Activity | Below are some records; copy each line in them that contains "grey".

Given data |
────

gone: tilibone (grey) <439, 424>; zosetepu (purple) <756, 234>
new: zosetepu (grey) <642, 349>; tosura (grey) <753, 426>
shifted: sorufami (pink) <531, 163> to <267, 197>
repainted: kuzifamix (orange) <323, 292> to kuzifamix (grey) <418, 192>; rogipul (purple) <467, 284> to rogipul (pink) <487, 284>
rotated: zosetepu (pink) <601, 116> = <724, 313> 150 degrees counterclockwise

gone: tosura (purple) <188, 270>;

────

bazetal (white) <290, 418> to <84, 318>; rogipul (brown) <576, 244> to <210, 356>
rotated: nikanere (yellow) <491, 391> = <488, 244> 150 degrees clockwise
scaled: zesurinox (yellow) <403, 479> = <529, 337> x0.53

────

Written response |
gone: tilibone (grey) <439, 424>; zosetepu (purple) <756, 234>
new: zosetepu (grey) <642, 349>; tosura (grey) <753, 426>
repainted: kuzifamix (orange) <323, 292> to kuzifamix (grey) <418, 192>; rogipul (purple) <467, 284> to rogipul (pink) <487, 284>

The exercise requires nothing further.